Task goal - Could you copy each line of the listing below that has the word "blue"?

Exercise inputs -
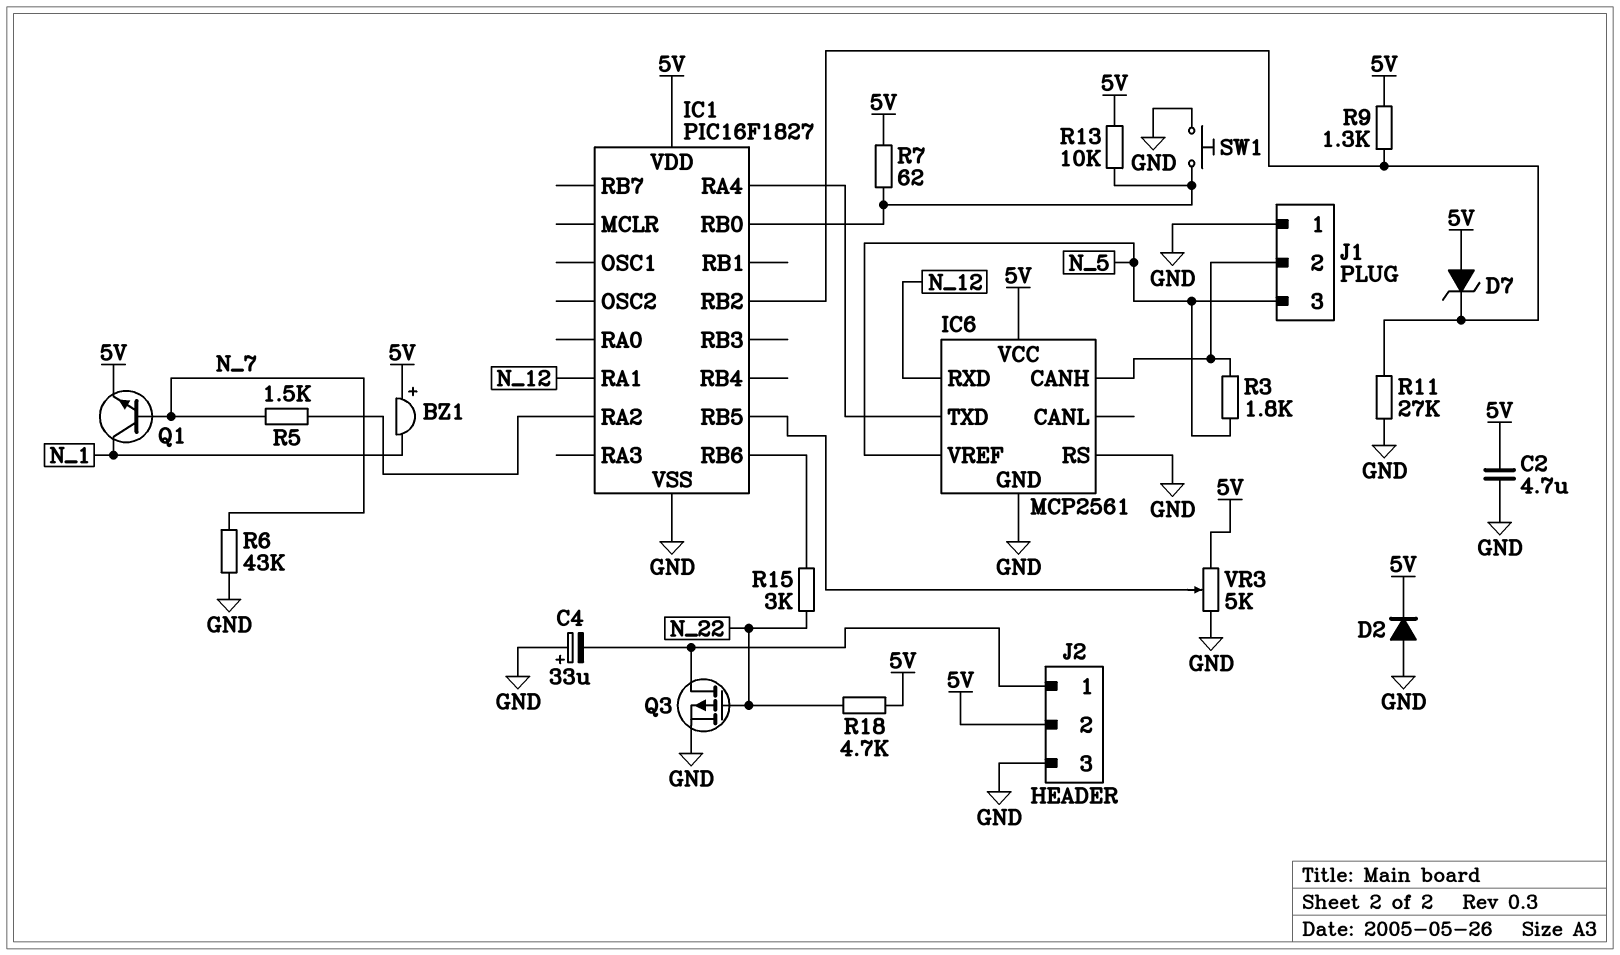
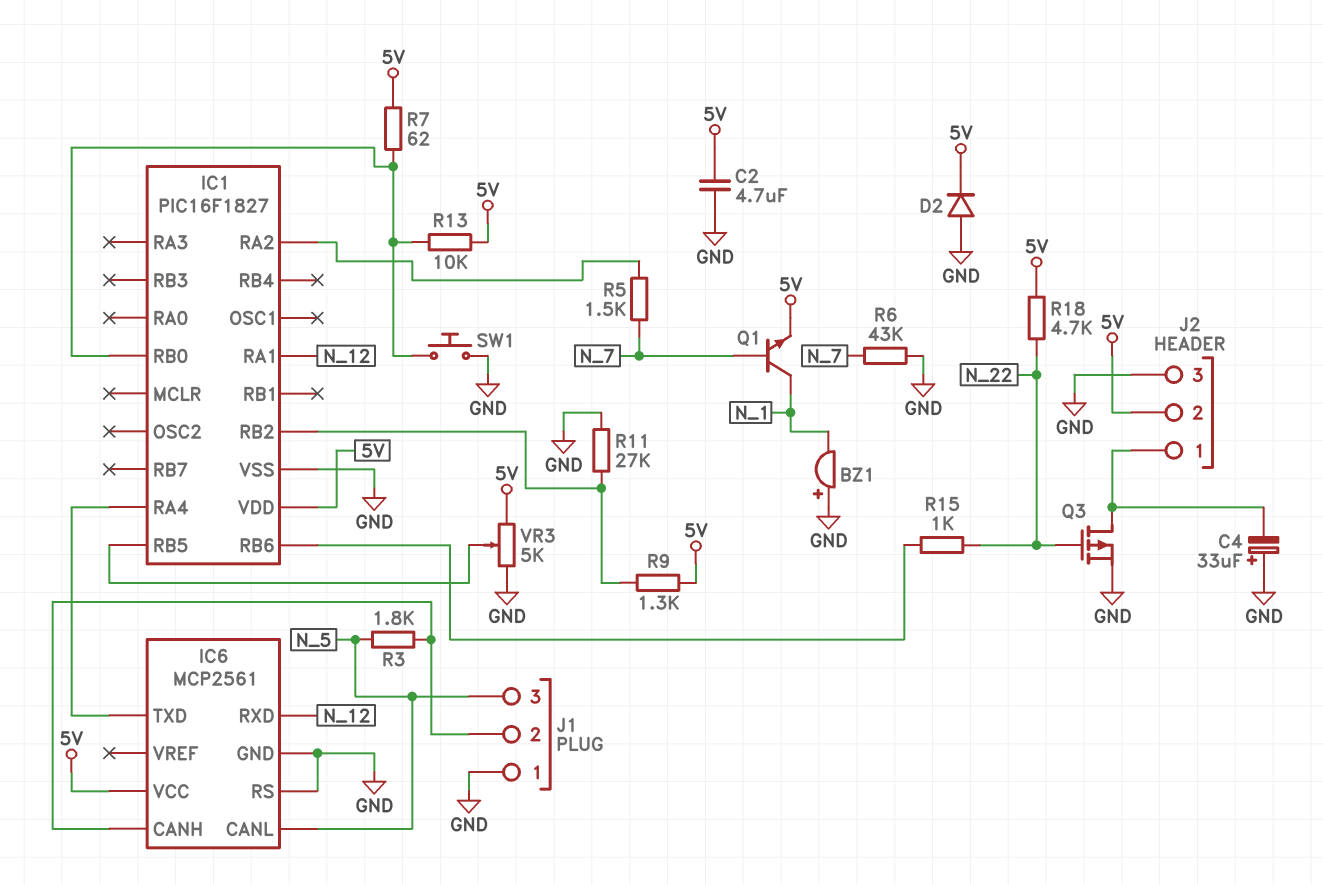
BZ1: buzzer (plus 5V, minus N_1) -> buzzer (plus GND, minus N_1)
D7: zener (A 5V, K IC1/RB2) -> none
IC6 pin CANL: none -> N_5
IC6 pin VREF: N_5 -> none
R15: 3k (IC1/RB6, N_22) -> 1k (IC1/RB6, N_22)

--

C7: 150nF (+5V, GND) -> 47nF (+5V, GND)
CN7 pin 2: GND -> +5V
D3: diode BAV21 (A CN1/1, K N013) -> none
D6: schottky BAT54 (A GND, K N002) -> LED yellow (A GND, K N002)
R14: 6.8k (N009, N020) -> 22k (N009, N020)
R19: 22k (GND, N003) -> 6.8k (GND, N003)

---

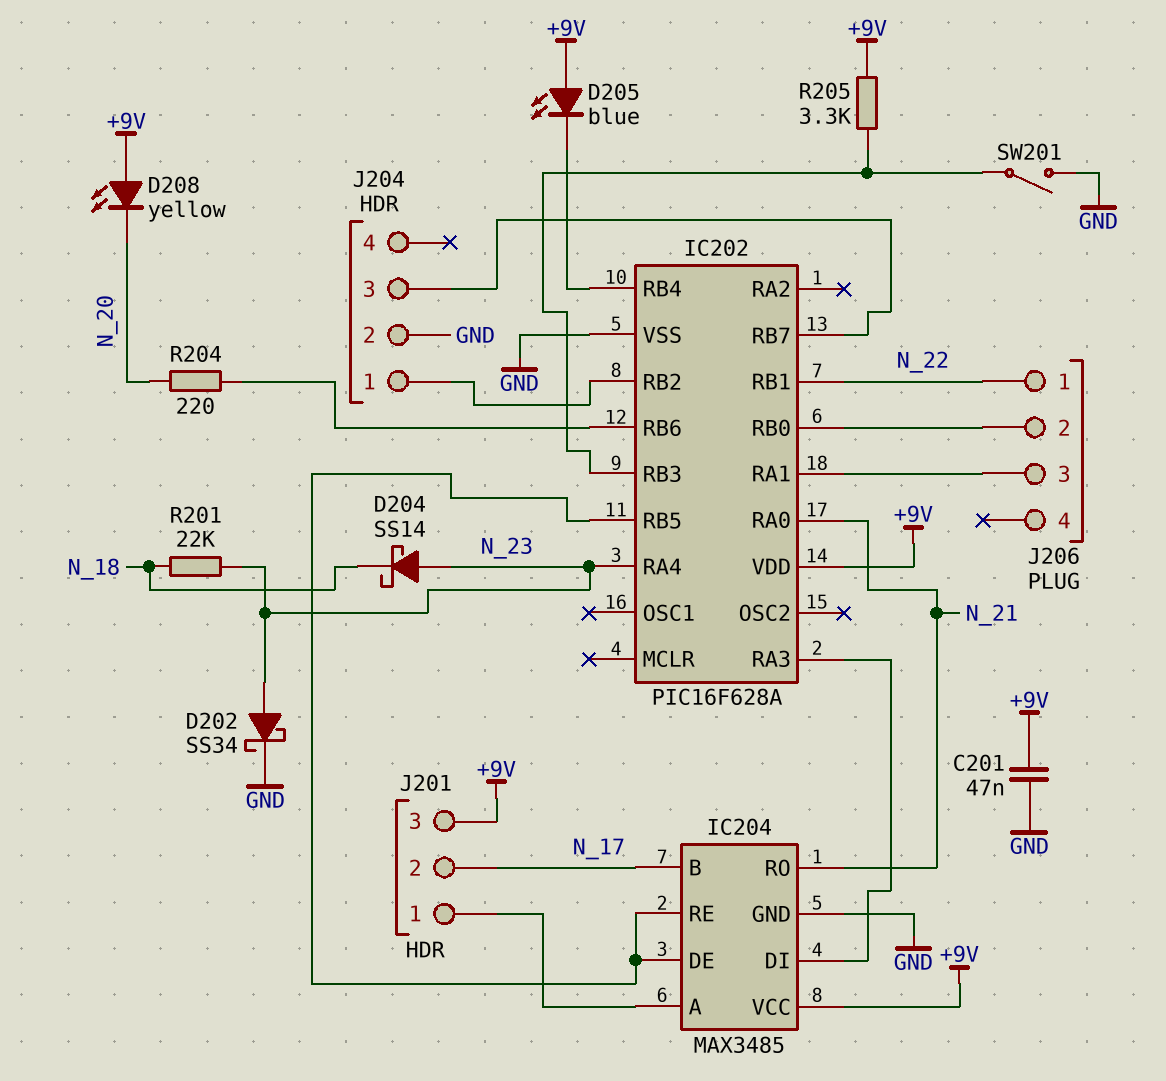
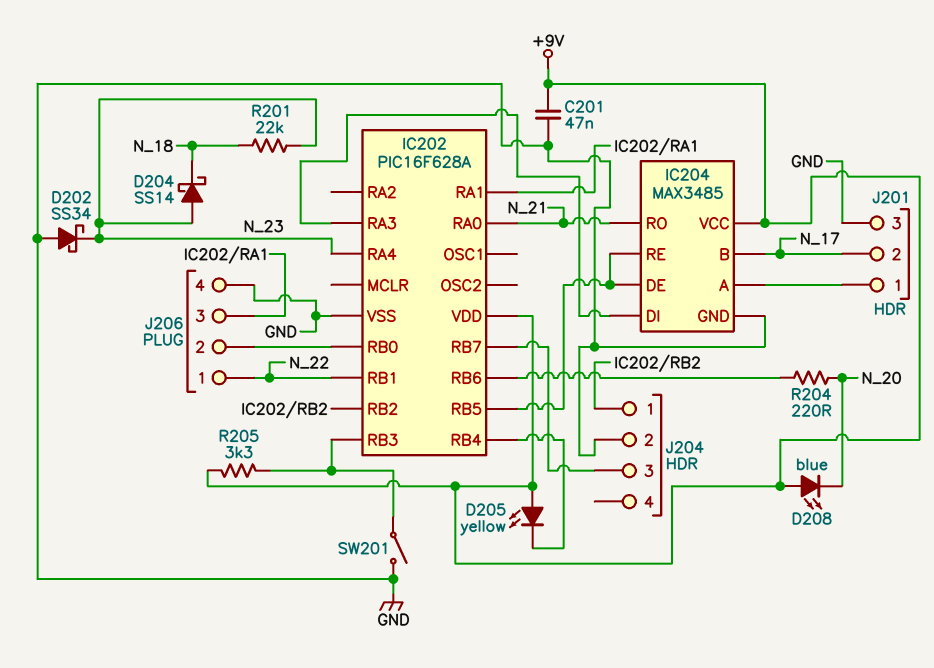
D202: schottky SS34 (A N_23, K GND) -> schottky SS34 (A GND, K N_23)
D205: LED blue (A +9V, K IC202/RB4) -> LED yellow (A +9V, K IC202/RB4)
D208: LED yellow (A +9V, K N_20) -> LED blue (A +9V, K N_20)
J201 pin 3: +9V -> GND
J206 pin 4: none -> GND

Answer space -
D205: LED blue (A +9V, K IC202/RB4) -> LED yellow (A +9V, K IC202/RB4)
D208: LED yellow (A +9V, K N_20) -> LED blue (A +9V, K N_20)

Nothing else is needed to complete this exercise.